● **Study material**:
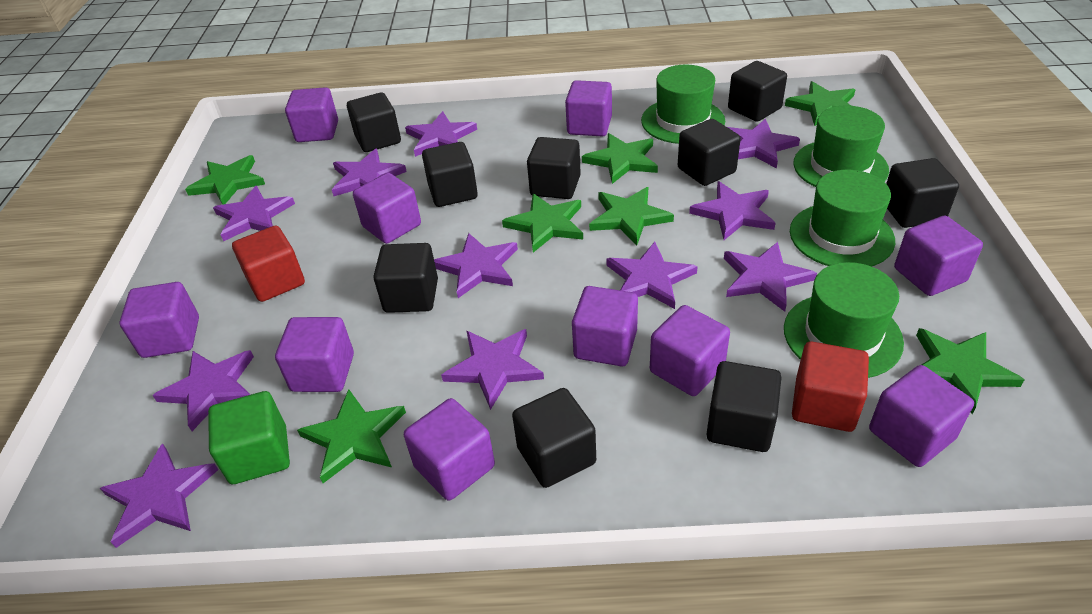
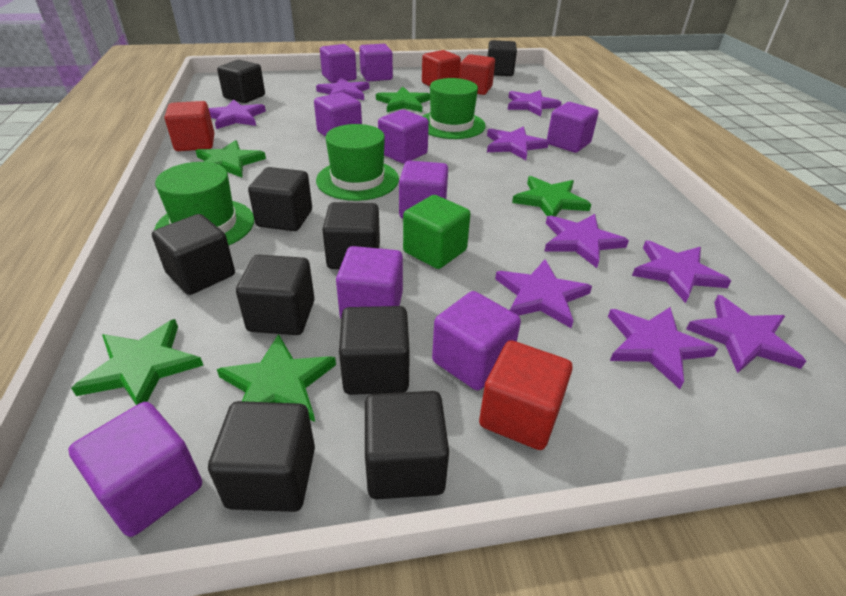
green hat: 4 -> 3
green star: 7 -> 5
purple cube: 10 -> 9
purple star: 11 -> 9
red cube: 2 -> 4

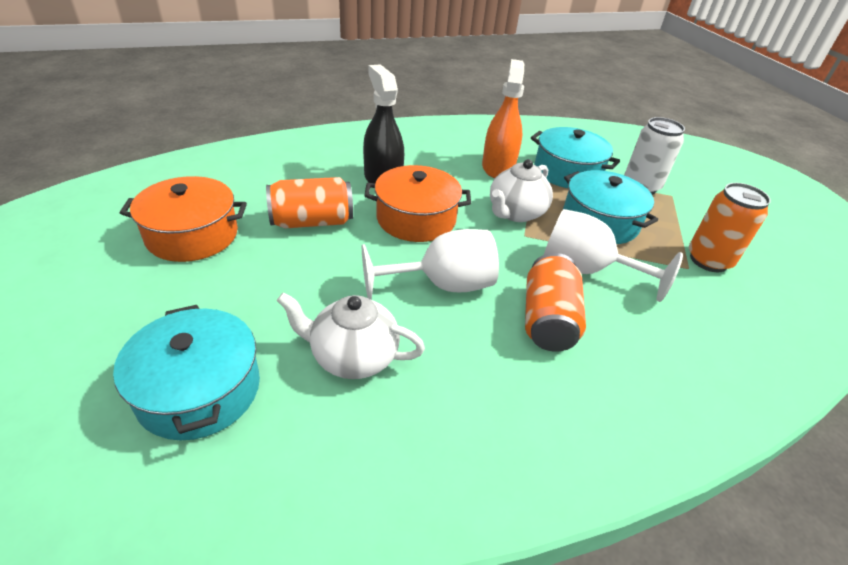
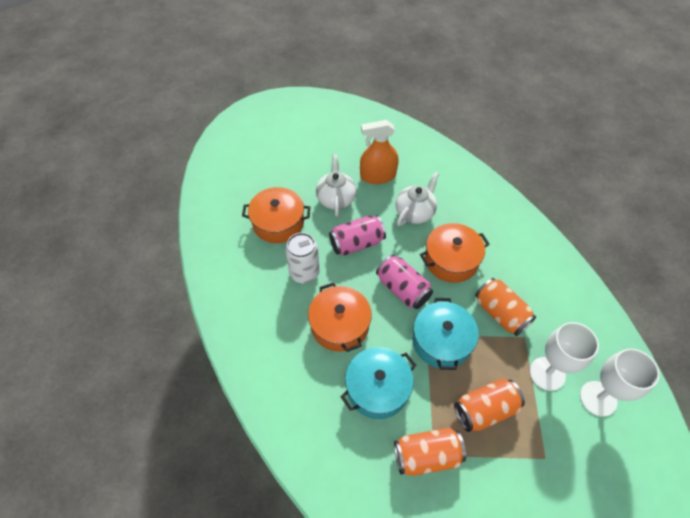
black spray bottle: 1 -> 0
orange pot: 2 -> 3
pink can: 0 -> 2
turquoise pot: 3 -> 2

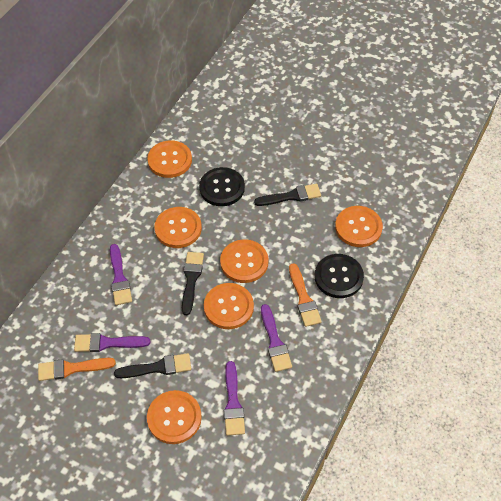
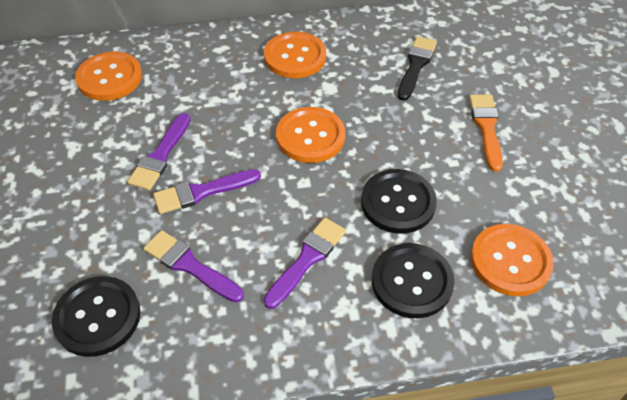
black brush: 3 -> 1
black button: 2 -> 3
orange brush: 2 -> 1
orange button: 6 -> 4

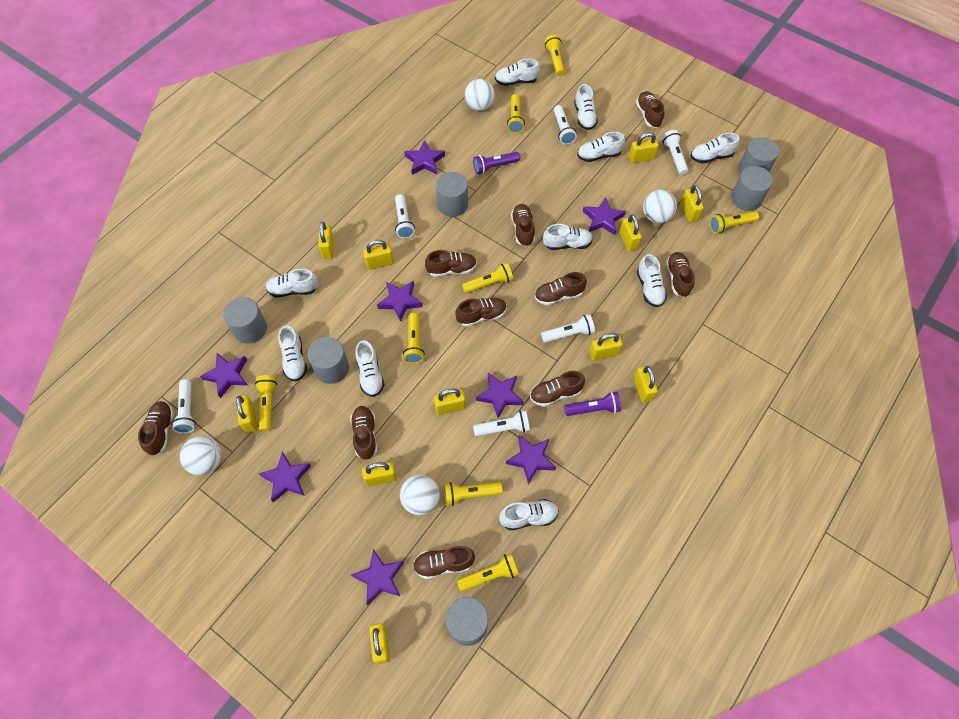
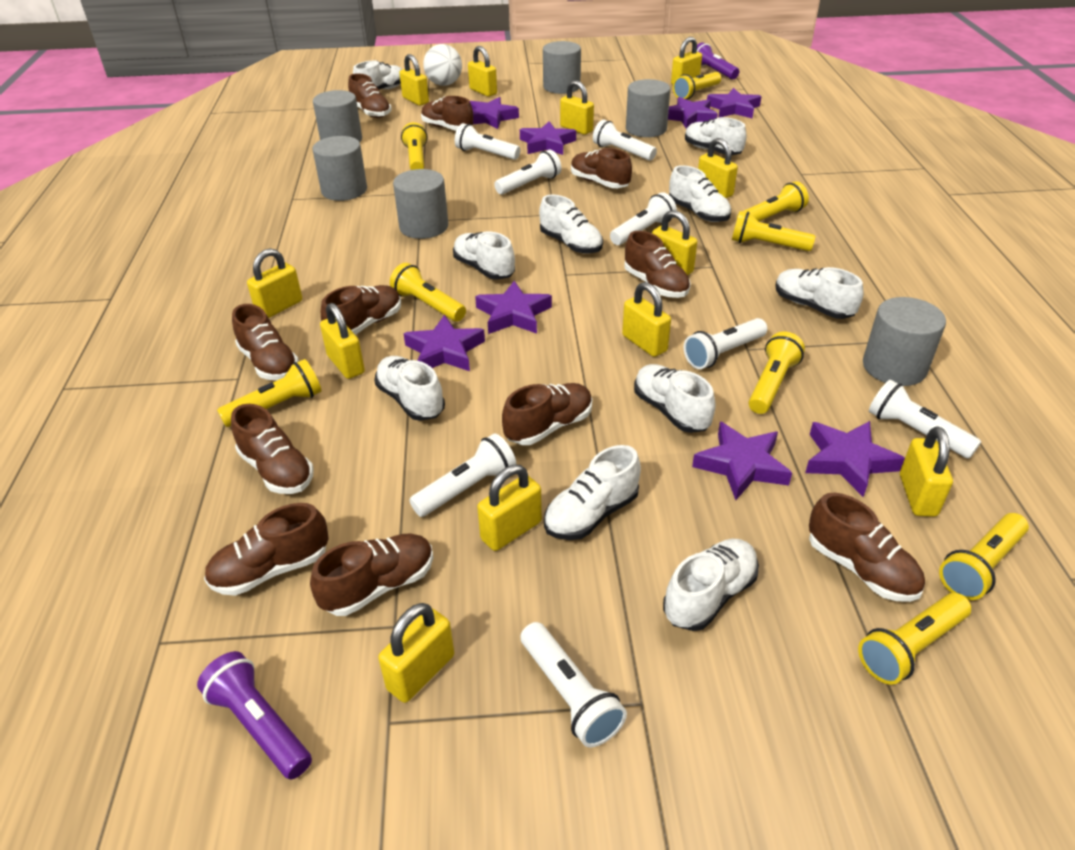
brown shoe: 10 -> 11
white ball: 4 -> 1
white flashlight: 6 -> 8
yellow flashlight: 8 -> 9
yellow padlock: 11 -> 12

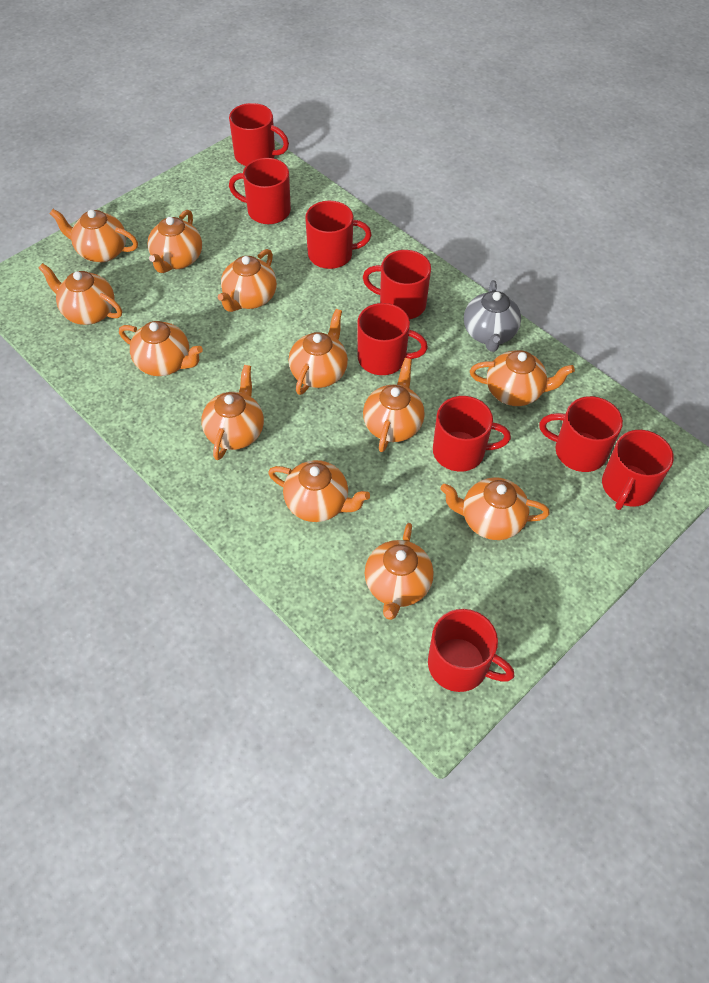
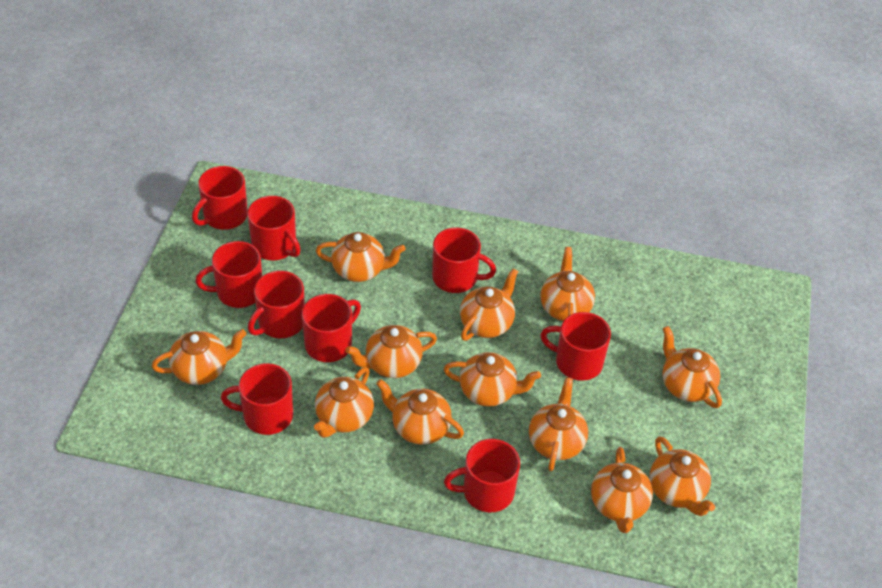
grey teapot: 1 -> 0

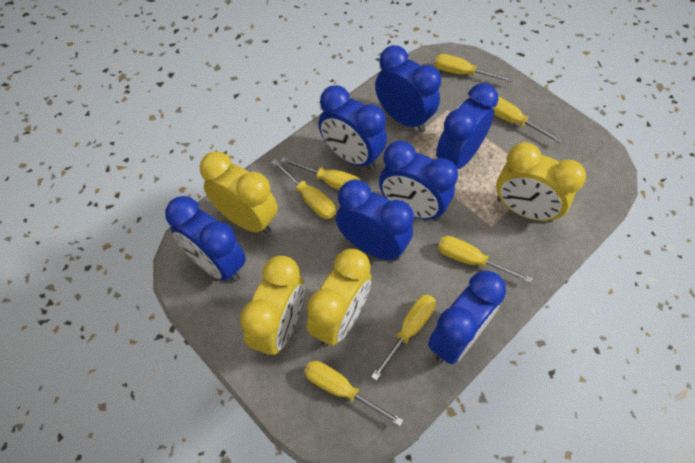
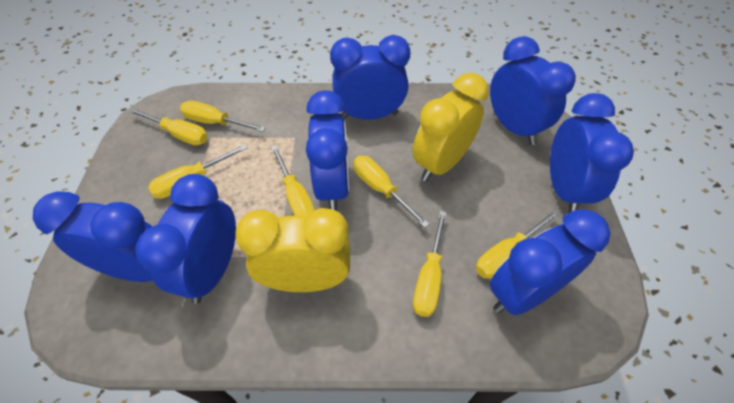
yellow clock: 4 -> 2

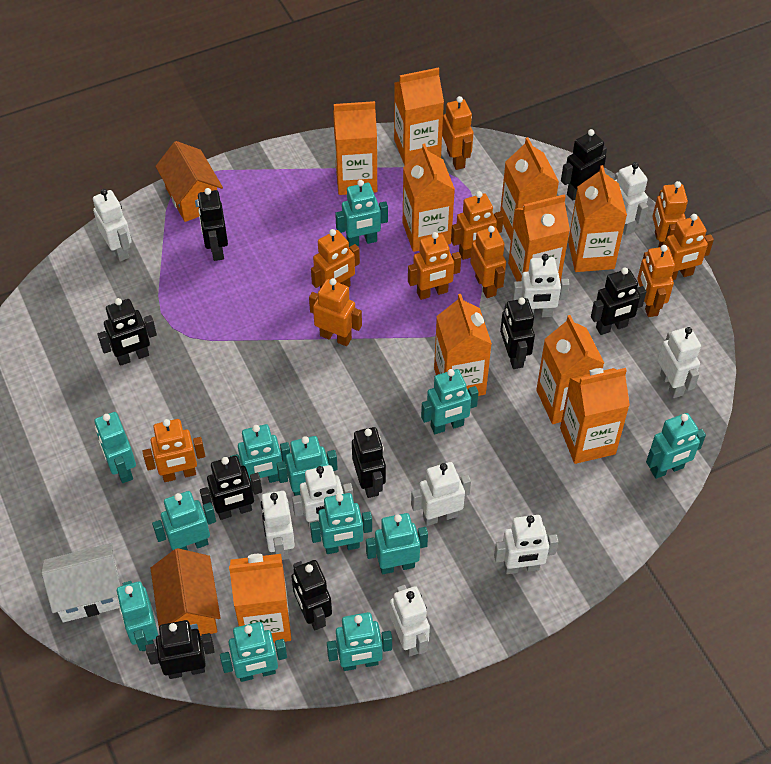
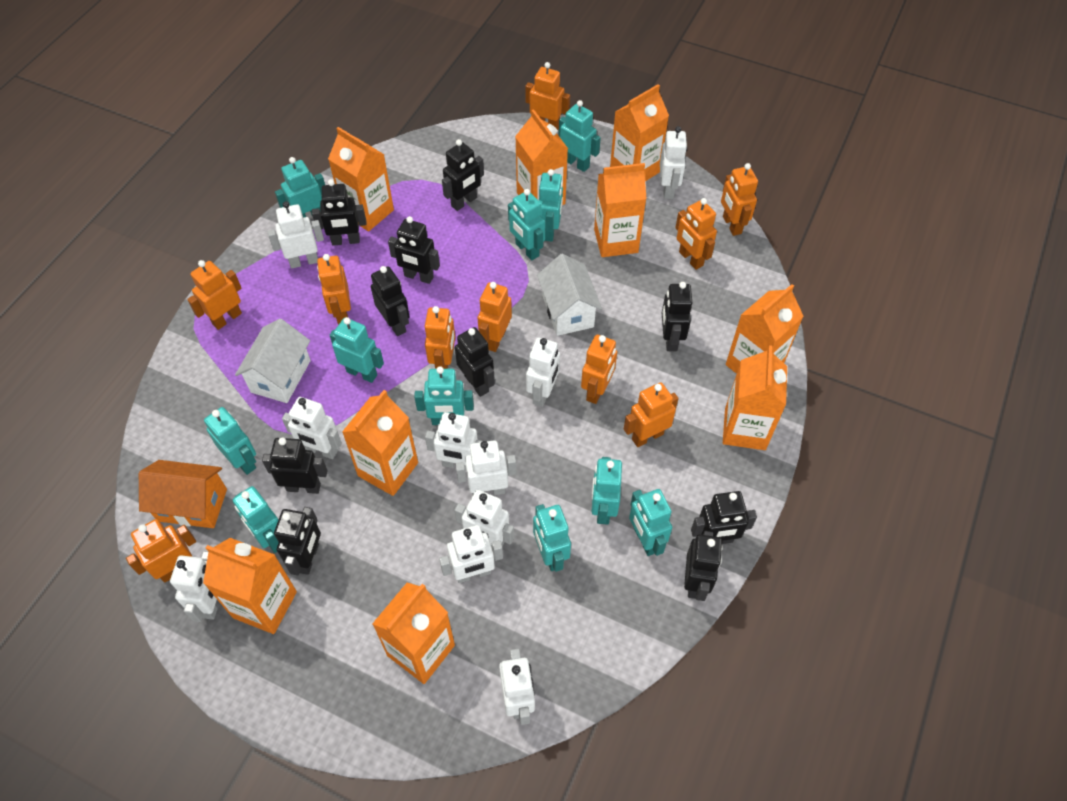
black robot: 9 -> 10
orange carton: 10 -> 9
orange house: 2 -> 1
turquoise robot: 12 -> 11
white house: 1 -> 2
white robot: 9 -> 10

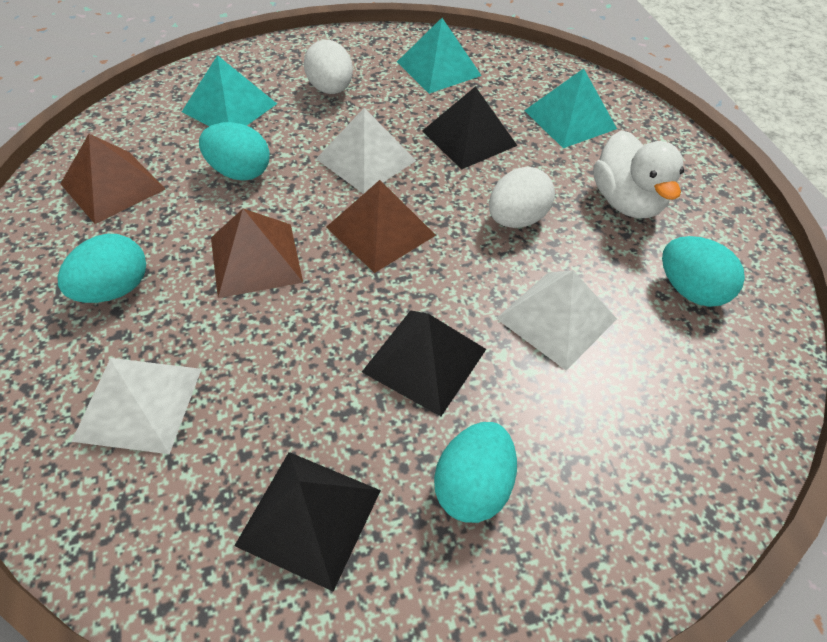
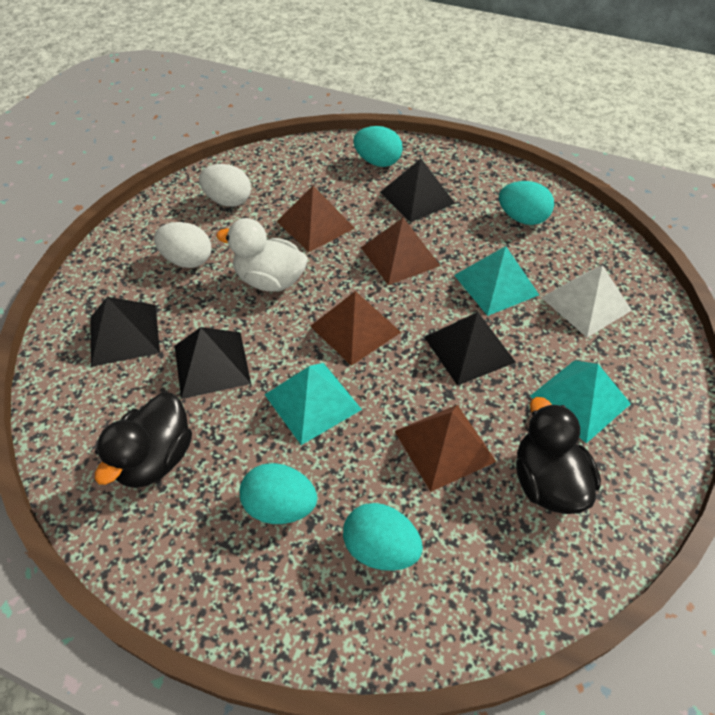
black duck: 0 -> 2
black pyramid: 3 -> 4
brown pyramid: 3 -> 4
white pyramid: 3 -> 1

● **Exercise requirements**:
Copy out each line of the data that has the word "pyramid" in it.

● **Answer to this exercise**:
black pyramid: 3 -> 4
brown pyramid: 3 -> 4
white pyramid: 3 -> 1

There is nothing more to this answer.